DIRECTIONS: Please count the lines in this listing that include the string "point", and give only the number.

SOURCE RECORDS:
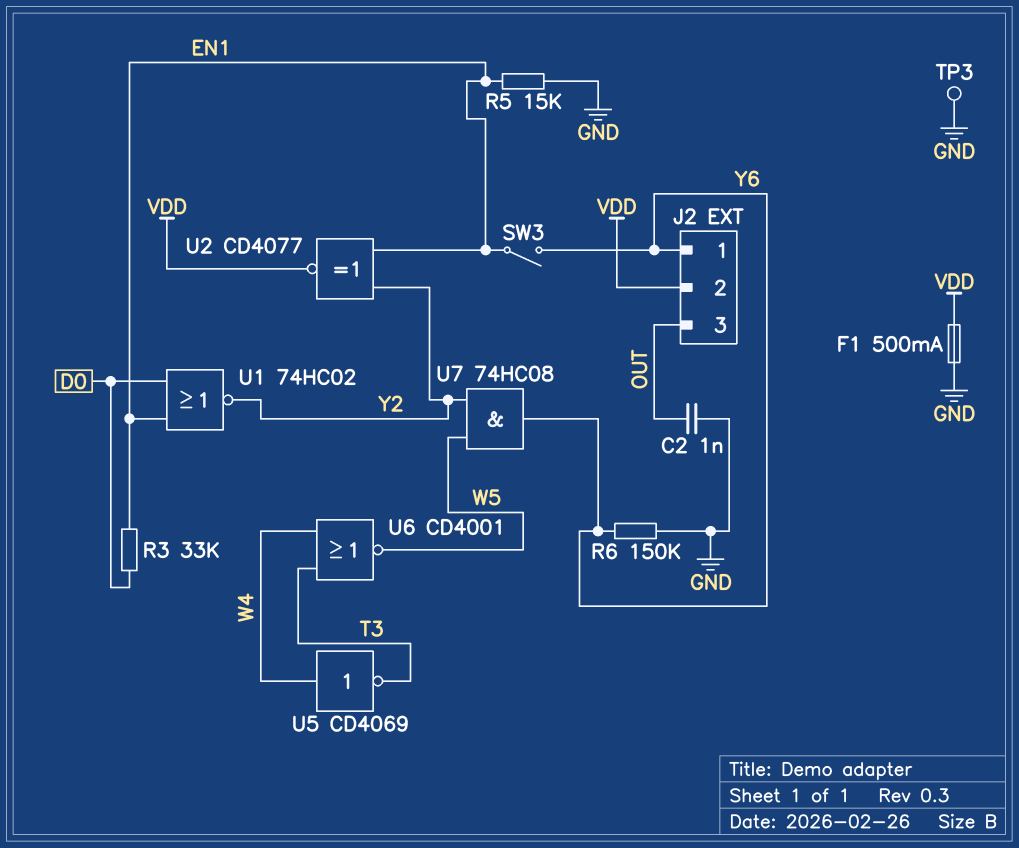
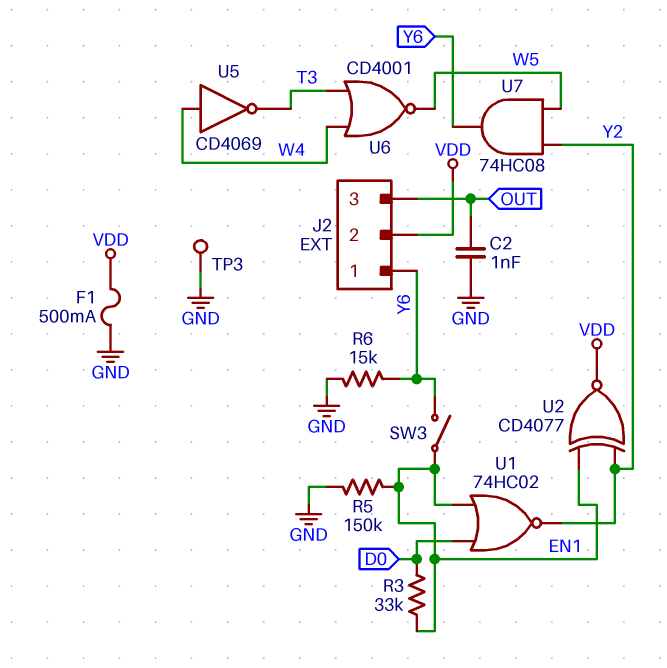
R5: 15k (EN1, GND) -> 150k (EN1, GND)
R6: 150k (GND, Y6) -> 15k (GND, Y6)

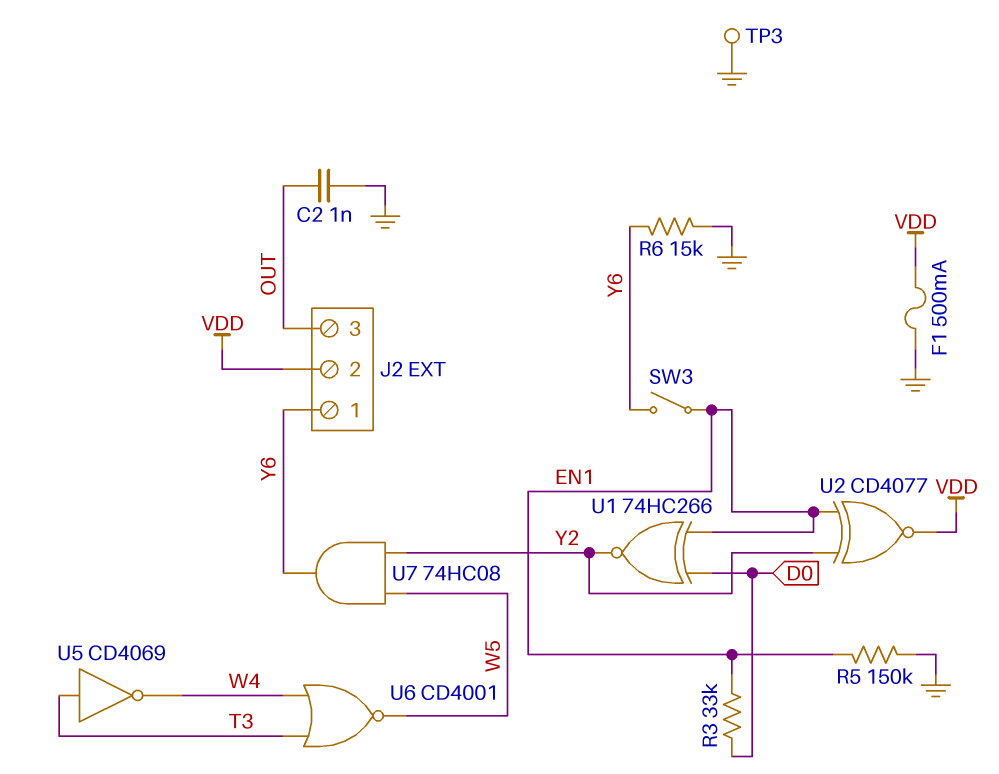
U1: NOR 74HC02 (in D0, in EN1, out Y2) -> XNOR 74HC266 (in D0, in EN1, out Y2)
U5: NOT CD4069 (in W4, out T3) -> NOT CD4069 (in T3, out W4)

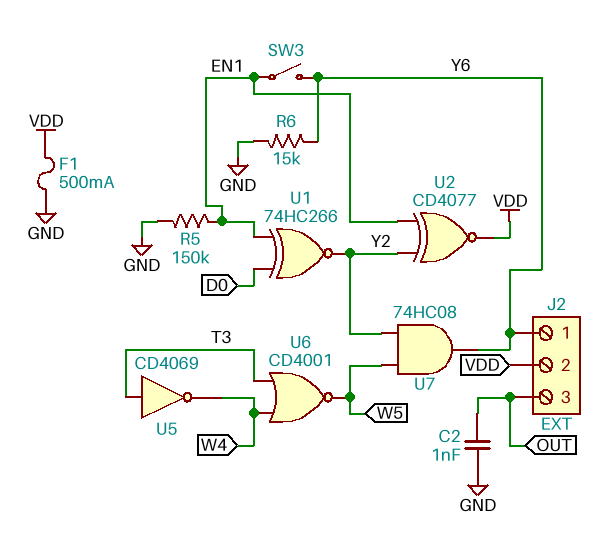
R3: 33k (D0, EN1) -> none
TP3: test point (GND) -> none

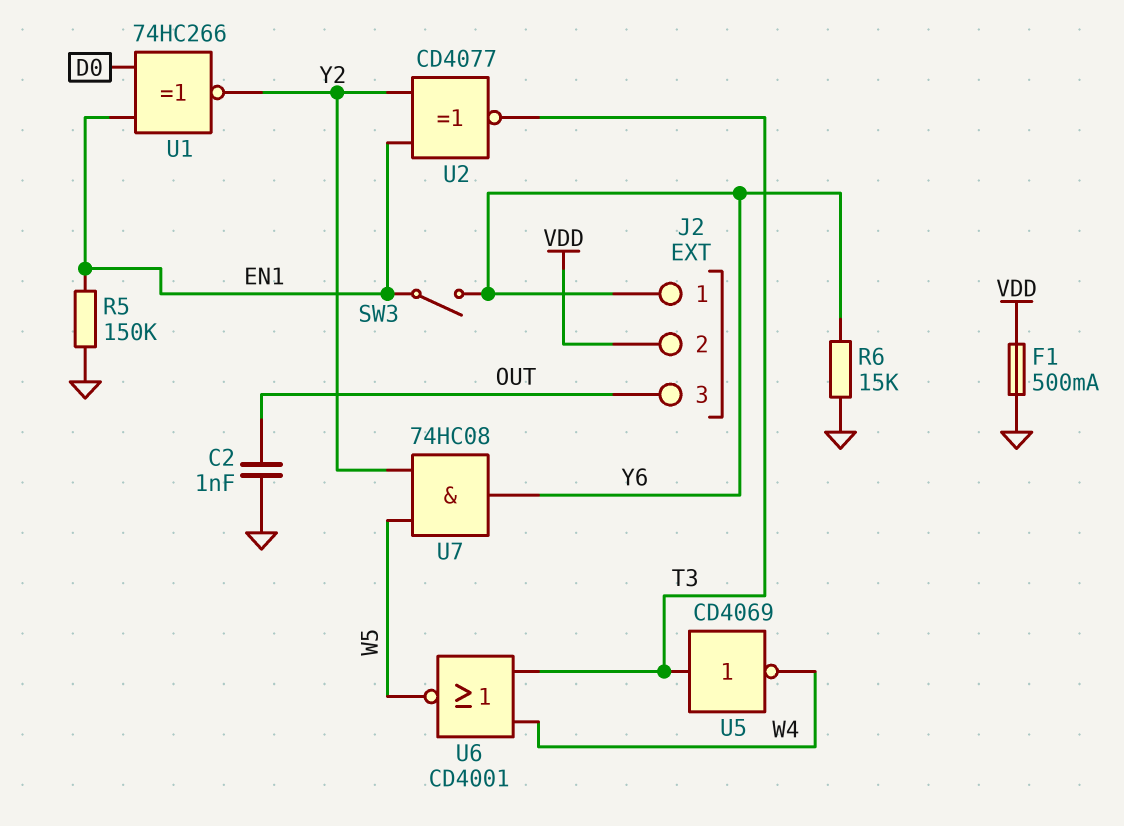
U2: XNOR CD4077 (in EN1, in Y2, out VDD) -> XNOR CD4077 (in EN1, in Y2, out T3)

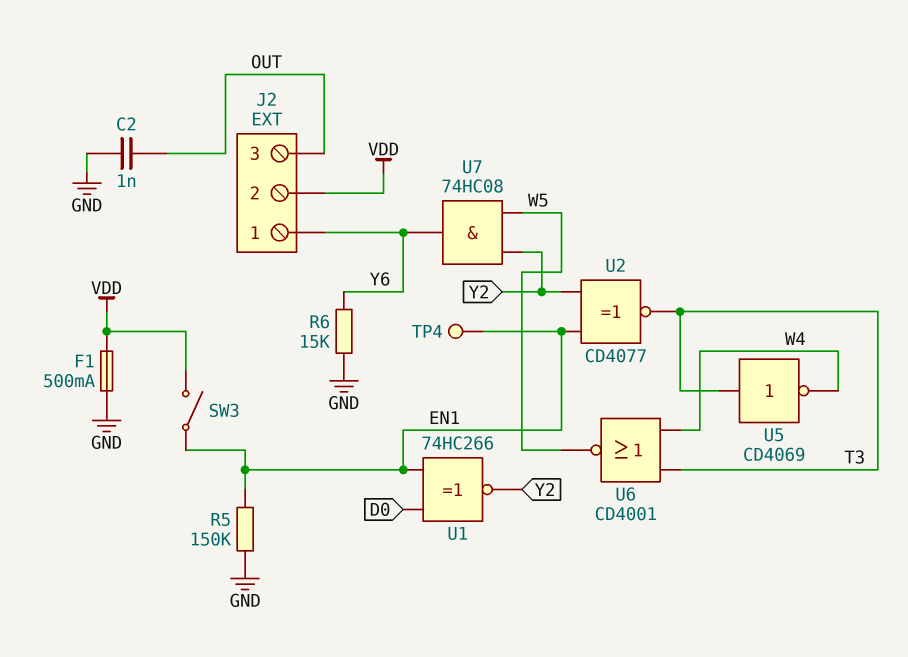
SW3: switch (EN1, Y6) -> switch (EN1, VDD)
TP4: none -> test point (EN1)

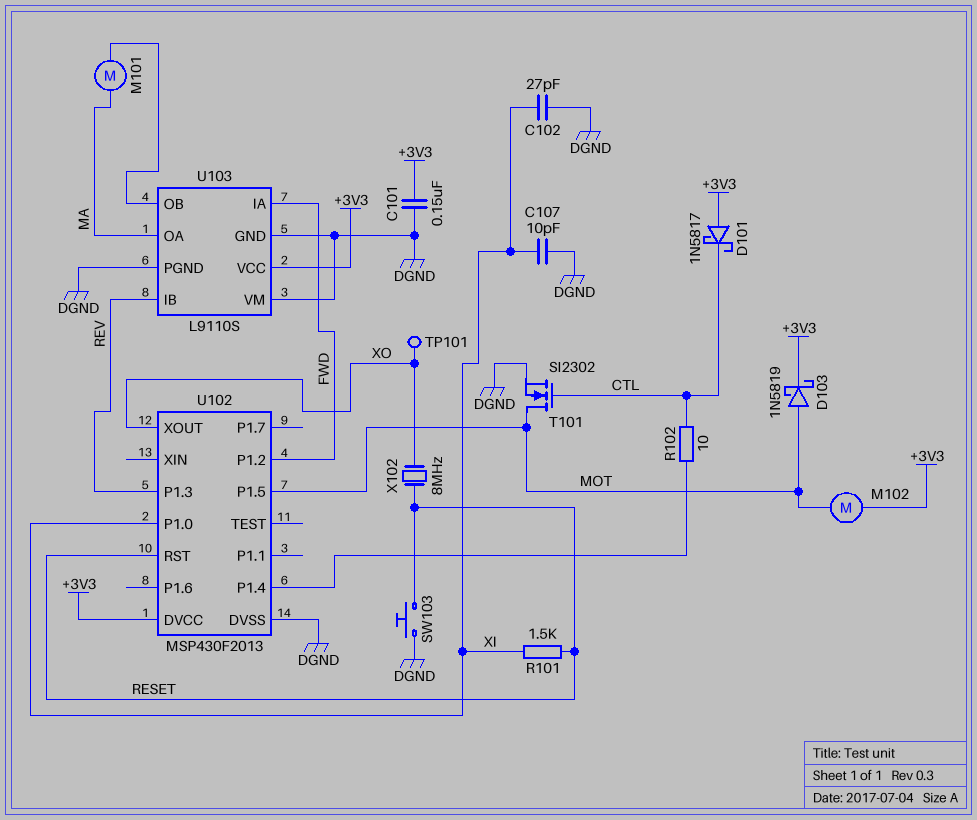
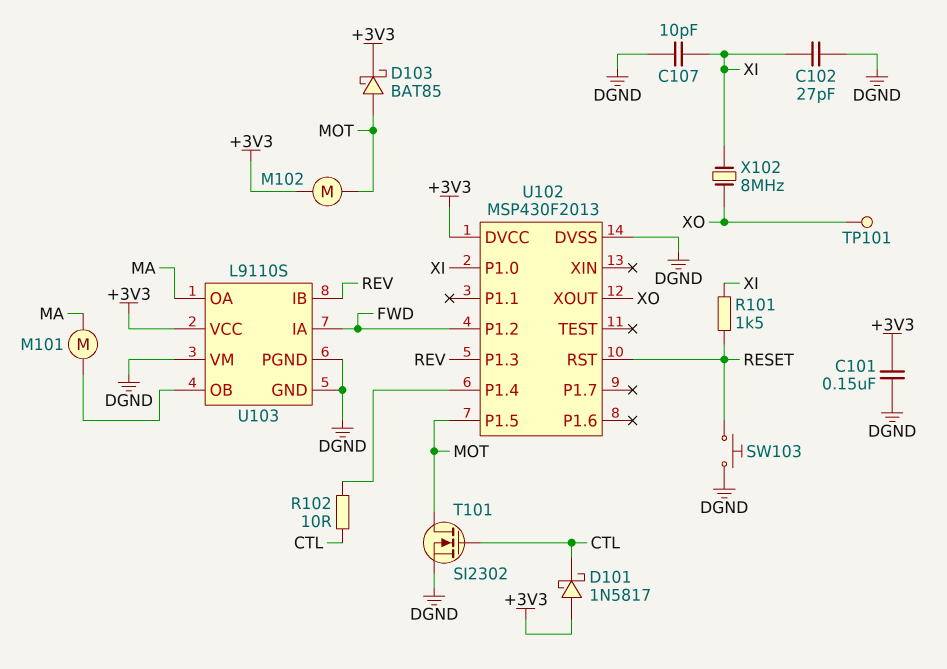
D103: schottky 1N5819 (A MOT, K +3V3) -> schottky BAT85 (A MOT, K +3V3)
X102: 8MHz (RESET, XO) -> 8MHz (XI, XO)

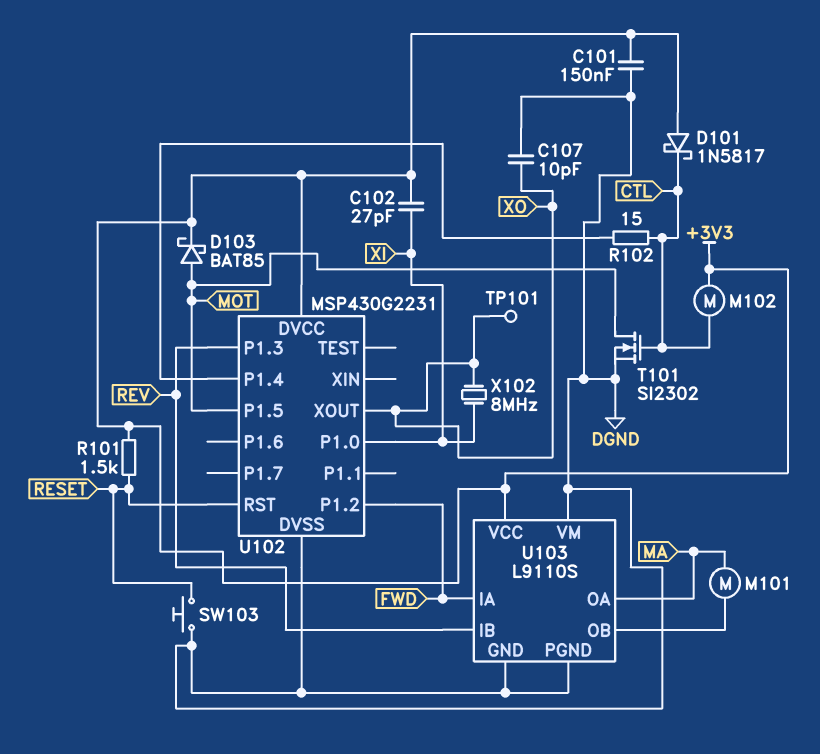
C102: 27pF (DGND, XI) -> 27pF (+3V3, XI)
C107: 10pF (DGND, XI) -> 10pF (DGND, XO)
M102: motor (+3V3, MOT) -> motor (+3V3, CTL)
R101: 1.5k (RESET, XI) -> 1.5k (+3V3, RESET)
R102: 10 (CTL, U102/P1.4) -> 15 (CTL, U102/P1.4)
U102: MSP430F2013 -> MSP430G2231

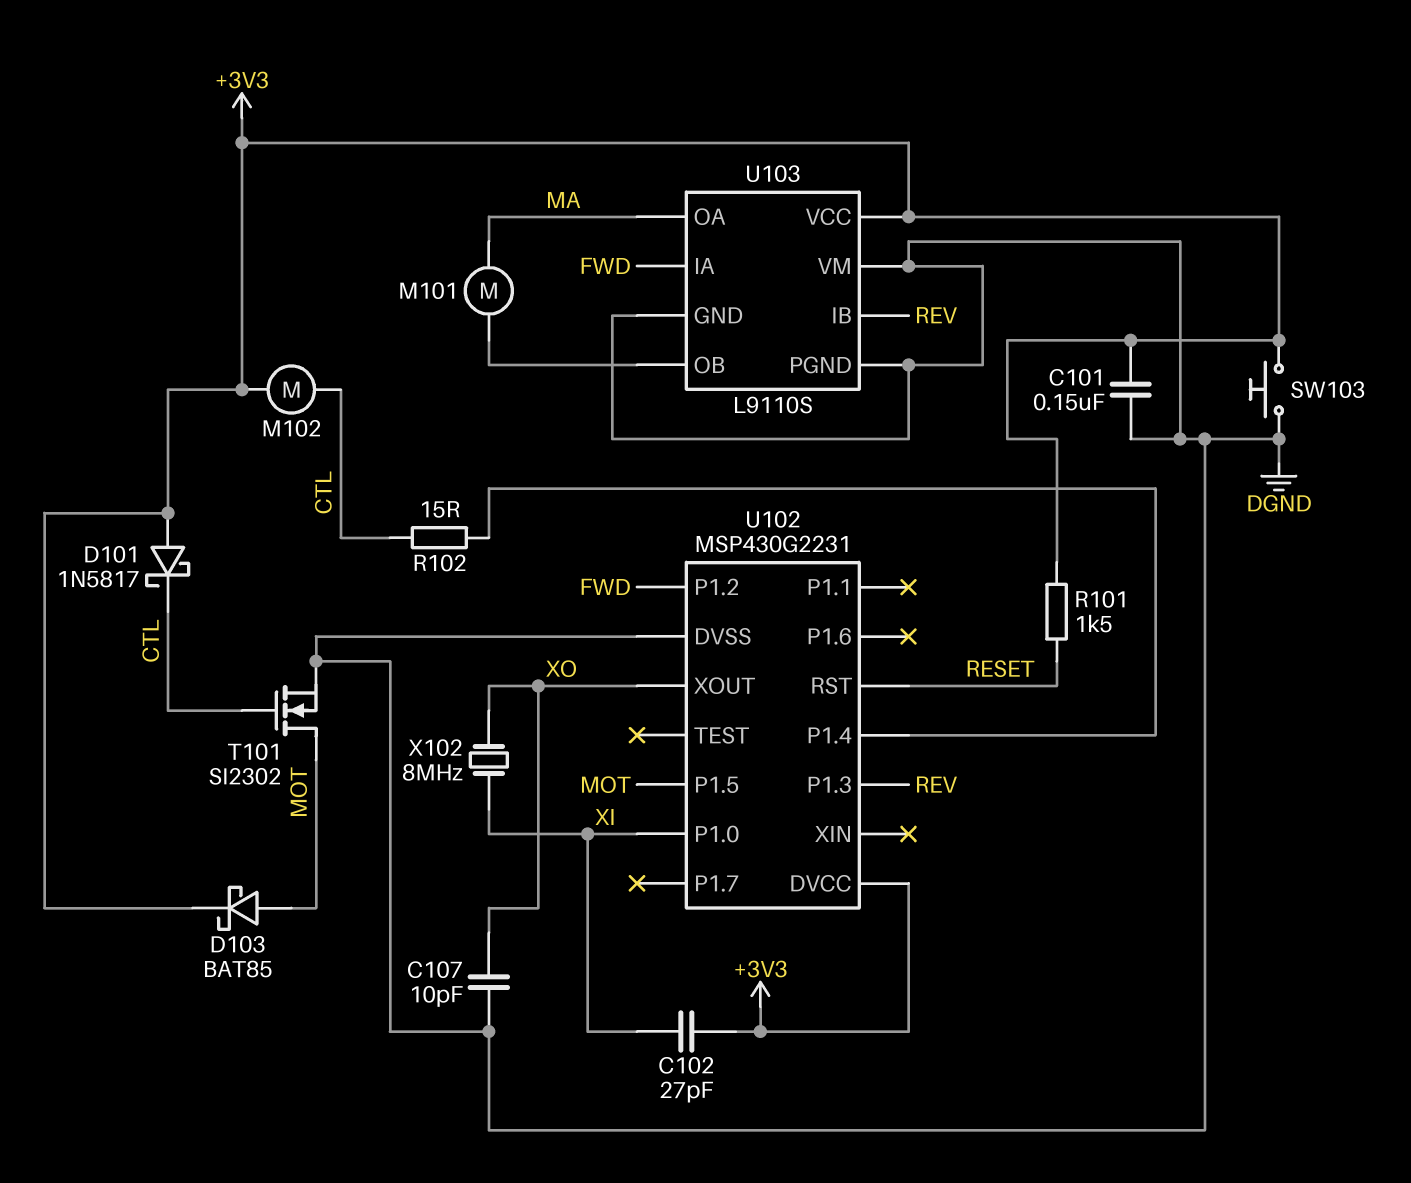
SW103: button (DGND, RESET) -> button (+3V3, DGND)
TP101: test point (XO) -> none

OUTPUT OF THE TASK: 3